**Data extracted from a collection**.
Segment Open
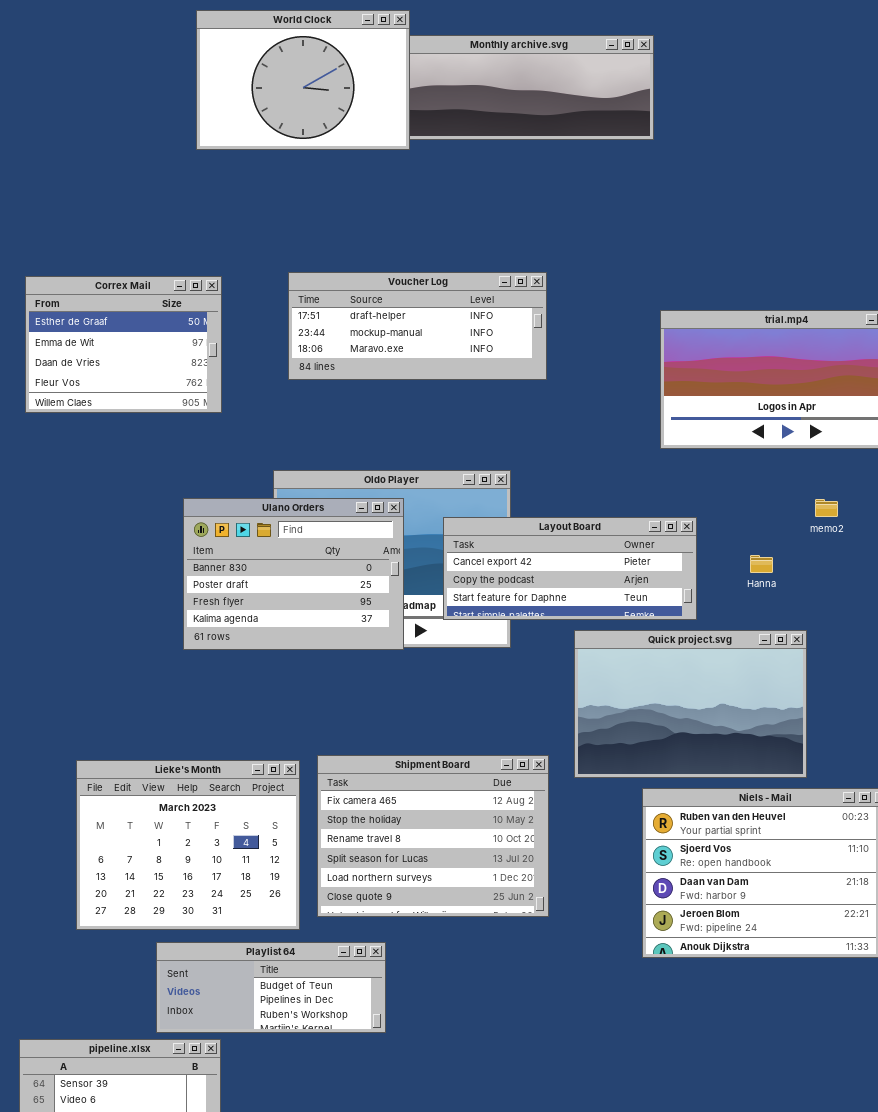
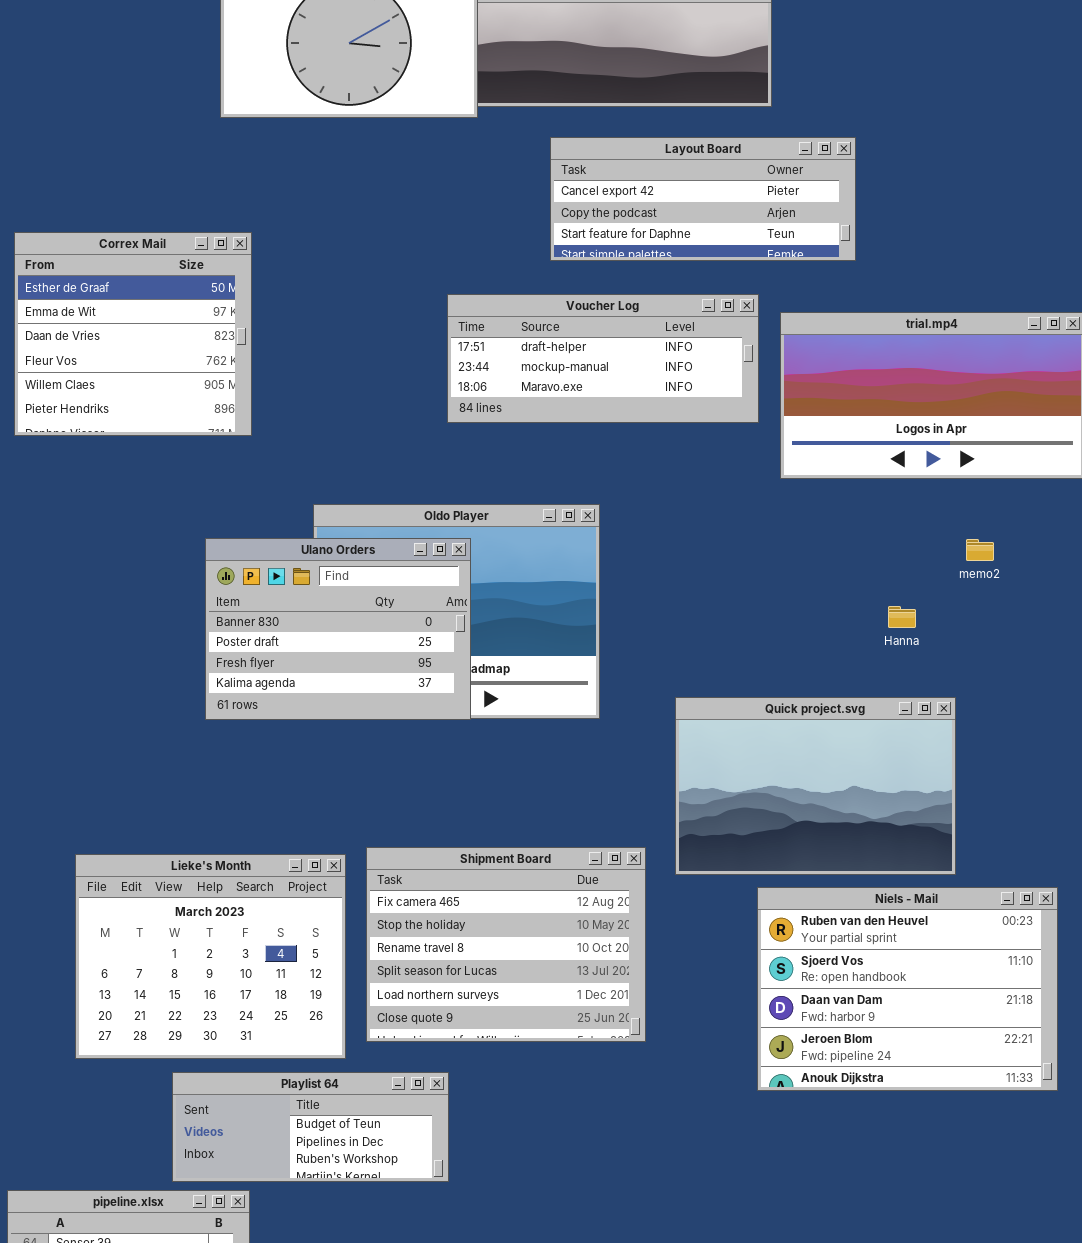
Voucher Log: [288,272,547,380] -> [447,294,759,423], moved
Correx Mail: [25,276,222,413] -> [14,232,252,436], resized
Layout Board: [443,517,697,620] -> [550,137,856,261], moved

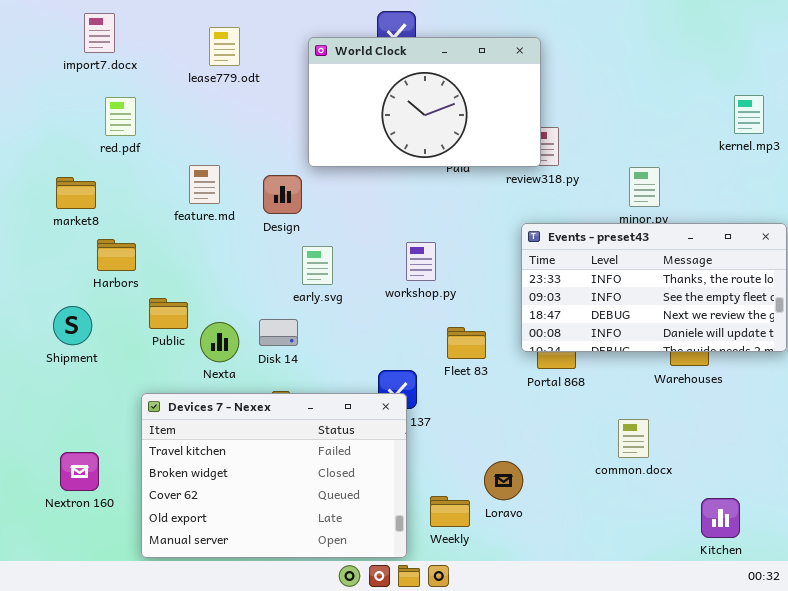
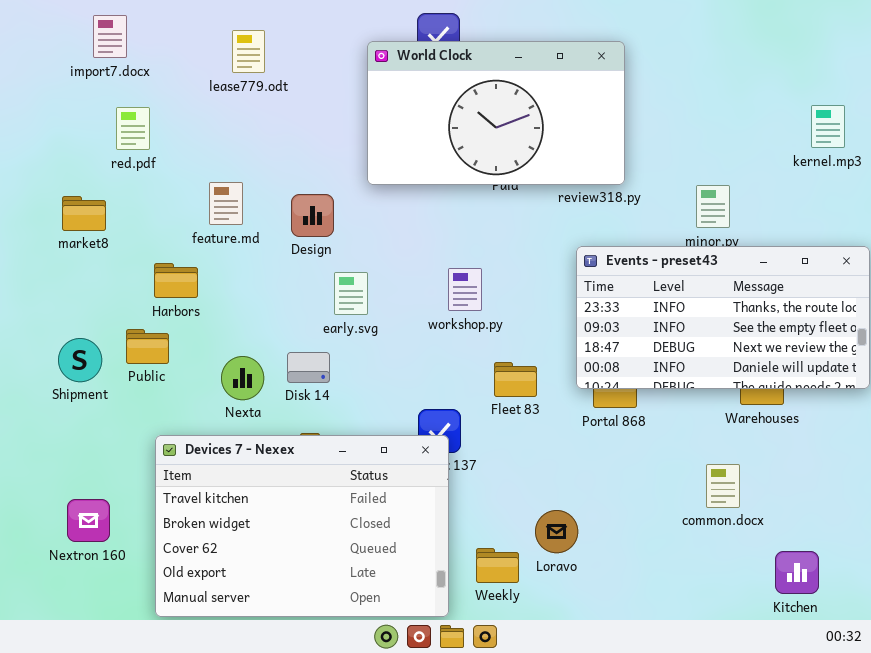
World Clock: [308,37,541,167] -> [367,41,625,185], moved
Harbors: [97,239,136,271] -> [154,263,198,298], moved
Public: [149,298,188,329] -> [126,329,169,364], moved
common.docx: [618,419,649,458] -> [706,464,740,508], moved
Segment Closed
**Problem details**.
The answer must be every line from the records above that contains "moved".

**Written answer**.
Voucher Log: [288,272,547,380] -> [447,294,759,423], moved
Layout Board: [443,517,697,620] -> [550,137,856,261], moved
World Clock: [308,37,541,167] -> [367,41,625,185], moved
Harbors: [97,239,136,271] -> [154,263,198,298], moved
Public: [149,298,188,329] -> [126,329,169,364], moved
common.docx: [618,419,649,458] -> [706,464,740,508], moved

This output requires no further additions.